▽

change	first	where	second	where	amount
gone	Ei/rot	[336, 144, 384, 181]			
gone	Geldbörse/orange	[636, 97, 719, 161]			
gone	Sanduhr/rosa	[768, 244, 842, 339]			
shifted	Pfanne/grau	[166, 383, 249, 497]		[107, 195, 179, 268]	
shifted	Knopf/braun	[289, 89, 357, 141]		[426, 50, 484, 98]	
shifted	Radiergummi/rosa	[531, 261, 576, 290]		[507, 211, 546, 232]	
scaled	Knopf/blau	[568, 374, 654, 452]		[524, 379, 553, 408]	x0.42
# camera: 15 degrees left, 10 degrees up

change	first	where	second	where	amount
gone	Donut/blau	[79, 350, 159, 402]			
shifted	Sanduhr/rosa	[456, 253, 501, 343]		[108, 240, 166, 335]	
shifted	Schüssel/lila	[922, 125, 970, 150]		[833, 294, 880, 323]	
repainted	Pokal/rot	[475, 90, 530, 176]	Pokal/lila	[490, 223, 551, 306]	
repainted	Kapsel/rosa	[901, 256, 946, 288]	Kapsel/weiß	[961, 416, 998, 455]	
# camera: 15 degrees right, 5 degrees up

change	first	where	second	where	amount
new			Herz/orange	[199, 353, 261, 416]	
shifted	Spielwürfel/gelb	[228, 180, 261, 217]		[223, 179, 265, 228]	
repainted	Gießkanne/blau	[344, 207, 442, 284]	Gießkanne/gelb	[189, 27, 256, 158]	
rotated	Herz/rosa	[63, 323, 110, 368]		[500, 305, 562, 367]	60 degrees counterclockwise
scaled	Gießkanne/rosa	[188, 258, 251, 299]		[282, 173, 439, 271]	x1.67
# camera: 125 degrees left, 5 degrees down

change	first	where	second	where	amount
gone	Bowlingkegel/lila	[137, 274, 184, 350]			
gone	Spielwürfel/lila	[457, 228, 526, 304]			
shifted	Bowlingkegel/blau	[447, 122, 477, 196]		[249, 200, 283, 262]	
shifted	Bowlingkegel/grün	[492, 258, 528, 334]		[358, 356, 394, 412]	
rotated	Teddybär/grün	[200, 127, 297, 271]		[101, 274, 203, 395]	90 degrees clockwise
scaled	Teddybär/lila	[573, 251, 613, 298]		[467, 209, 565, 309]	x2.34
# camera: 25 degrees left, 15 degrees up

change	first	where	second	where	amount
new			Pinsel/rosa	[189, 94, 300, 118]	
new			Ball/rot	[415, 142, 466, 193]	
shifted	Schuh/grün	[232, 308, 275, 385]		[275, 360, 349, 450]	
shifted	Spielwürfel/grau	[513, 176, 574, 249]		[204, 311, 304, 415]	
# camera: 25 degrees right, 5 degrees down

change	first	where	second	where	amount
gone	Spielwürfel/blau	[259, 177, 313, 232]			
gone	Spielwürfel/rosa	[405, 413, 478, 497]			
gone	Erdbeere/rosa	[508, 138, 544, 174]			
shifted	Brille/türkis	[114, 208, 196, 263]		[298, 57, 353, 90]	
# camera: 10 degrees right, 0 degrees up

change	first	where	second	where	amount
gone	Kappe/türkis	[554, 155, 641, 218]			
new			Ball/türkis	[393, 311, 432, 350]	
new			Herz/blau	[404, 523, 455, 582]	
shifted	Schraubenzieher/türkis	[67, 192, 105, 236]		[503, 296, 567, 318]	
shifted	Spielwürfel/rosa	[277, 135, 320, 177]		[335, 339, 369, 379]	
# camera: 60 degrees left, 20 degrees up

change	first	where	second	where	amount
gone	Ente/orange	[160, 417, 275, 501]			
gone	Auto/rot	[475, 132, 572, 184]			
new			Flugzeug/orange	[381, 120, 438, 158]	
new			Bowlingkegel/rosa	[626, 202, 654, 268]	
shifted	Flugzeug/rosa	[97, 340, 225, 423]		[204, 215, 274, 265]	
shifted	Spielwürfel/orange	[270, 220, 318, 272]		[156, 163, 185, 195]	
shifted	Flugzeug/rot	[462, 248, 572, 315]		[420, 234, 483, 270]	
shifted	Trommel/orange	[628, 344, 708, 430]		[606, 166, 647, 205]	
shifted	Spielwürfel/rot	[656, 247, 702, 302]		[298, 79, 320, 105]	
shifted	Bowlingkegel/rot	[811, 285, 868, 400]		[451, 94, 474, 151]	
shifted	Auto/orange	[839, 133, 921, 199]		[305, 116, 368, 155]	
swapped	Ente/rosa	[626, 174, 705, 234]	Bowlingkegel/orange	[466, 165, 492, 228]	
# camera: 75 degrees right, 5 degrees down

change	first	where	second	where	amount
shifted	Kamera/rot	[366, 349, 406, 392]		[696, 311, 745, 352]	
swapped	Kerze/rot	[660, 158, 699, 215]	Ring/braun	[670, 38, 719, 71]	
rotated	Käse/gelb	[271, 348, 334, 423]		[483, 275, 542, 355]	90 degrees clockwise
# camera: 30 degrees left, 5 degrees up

△

*WORK INSTRUCTION:*
Scan the entries above. Copy each line that has the string "Knopf".

*ANSWER SPACE:*
shifted	Knopf/braun	[289, 89, 357, 141]		[426, 50, 484, 98]	
scaled	Knopf/blau	[568, 374, 654, 452]		[524, 379, 553, 408]	x0.42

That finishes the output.